[DATA BELOW]
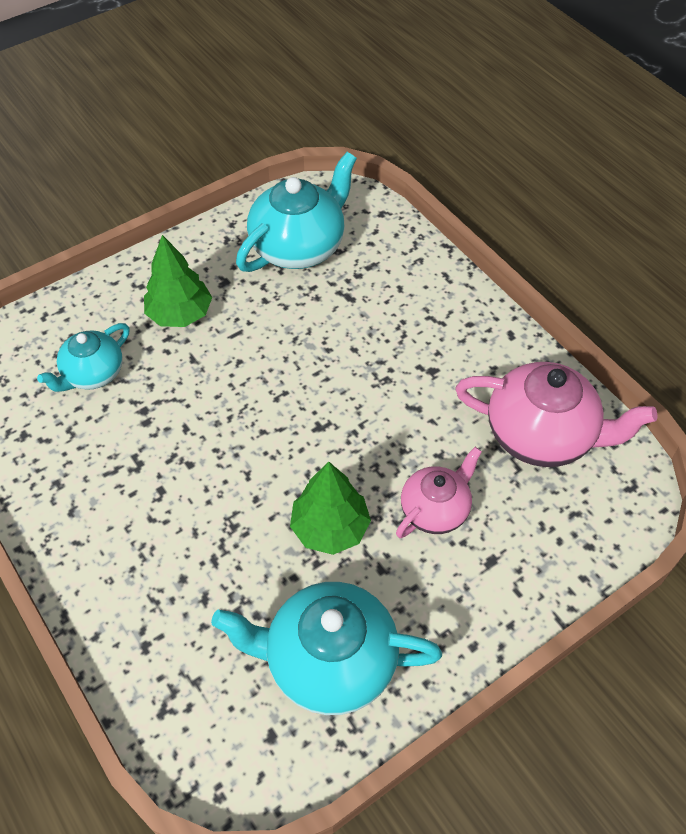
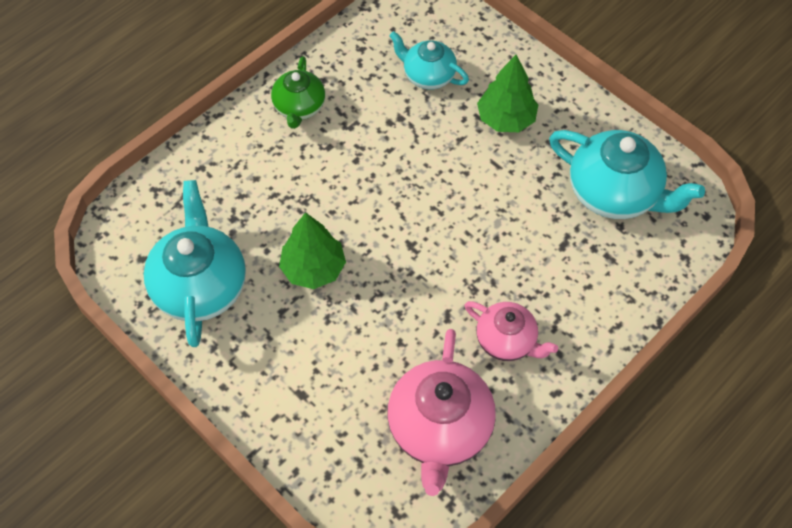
camera: 80 degrees right, 5 degrees up
(89, 515) = (299, 107): none -> green teapot
(435, 509) = (344, 345): pink teapot -> pink teapot (507, 341)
[/DATA BELOW]
Every line of the material must be returned verbatim, and pictures must be left behind.

camera: 80 degrees right, 5 degrees up
(89, 515) = (299, 107): none -> green teapot
(435, 509) = (344, 345): pink teapot -> pink teapot (507, 341)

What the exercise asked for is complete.